■ To-do item ■
Everything in the data below is left aside except the lines from the one containing "red scissors: 6 -> 10" through the one containing "yellow cutting board: 6 -> 5"; repeat those exactly.

■ Material for this task ■
------------------------------
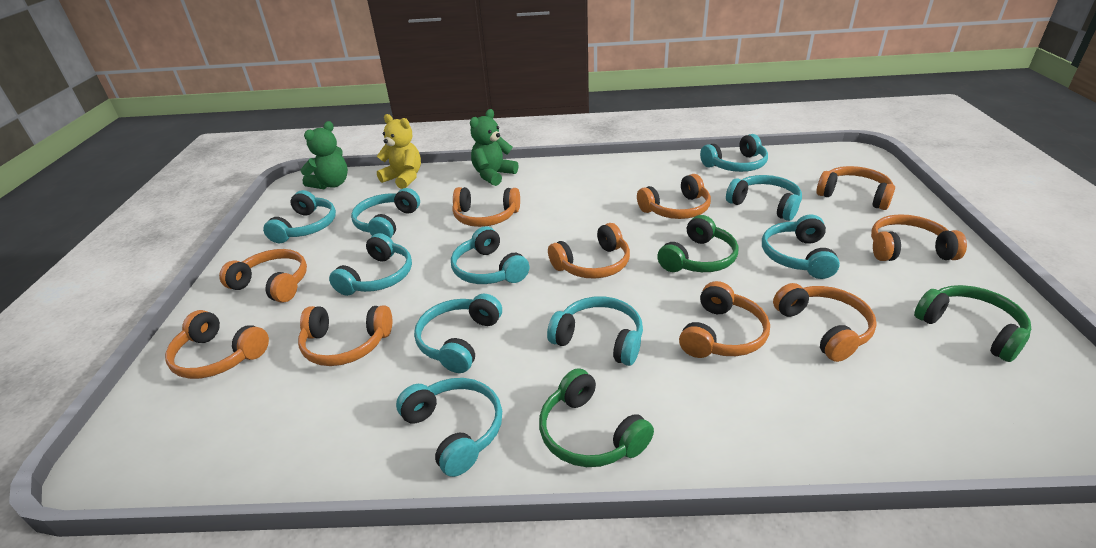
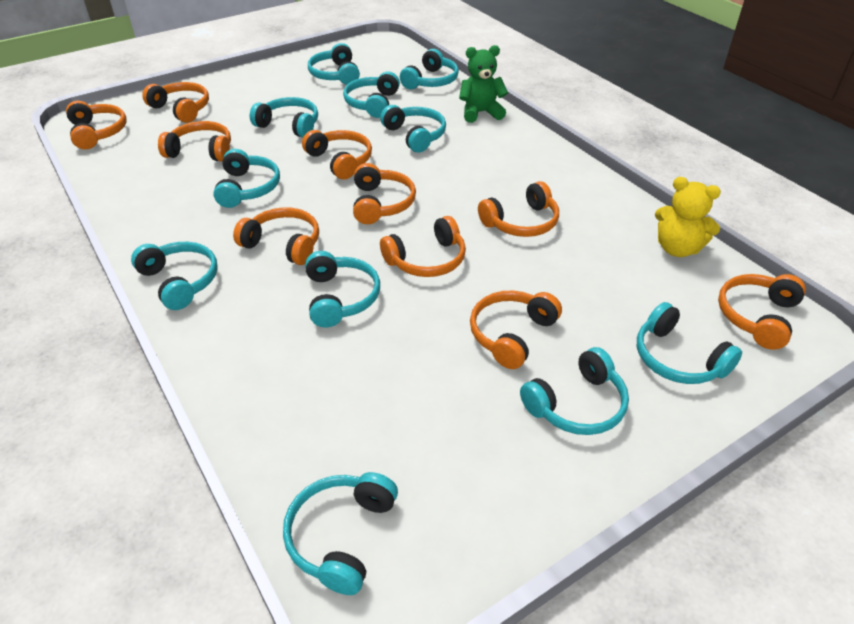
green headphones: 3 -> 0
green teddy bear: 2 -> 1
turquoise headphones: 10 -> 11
------------------------------
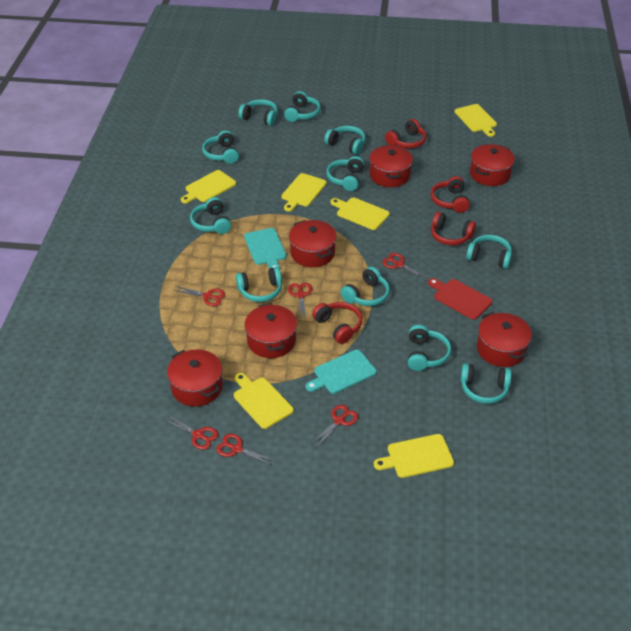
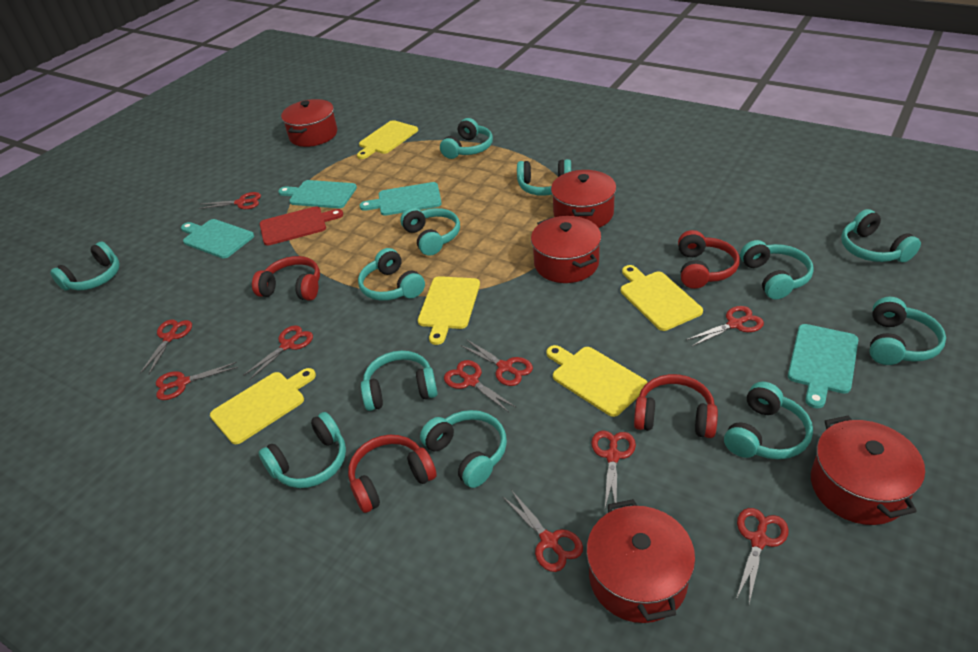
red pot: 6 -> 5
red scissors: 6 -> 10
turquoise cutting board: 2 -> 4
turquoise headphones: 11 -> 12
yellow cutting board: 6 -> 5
------------------------------
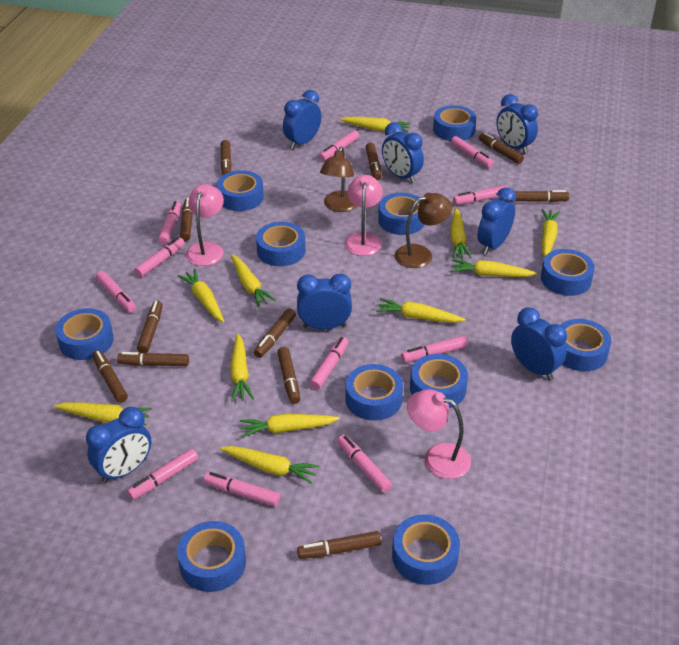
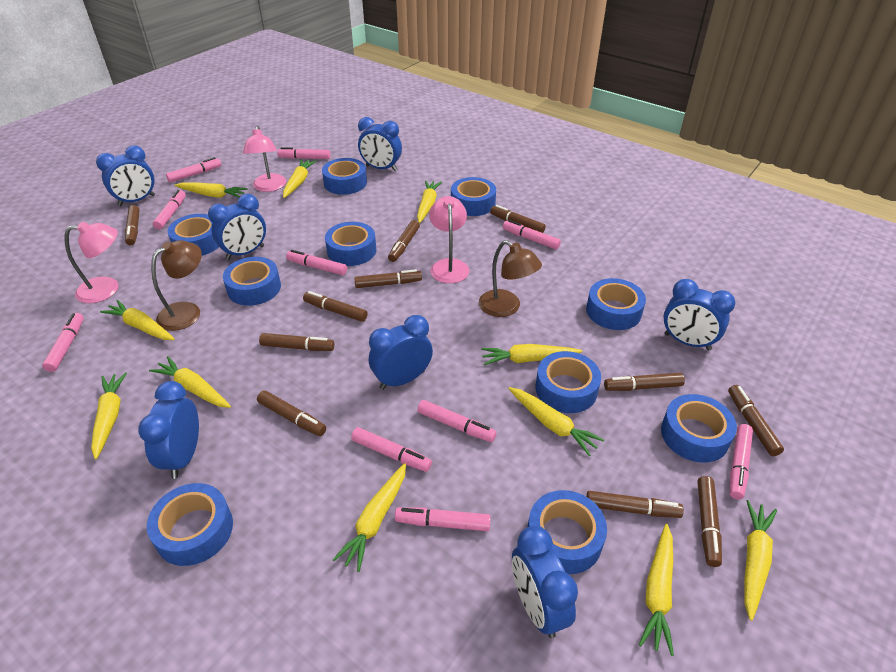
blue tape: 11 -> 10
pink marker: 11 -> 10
------------------------------
■ Worked solution ■
red scissors: 6 -> 10
turquoise cutting board: 2 -> 4
turquoise headphones: 11 -> 12
yellow cutting board: 6 -> 5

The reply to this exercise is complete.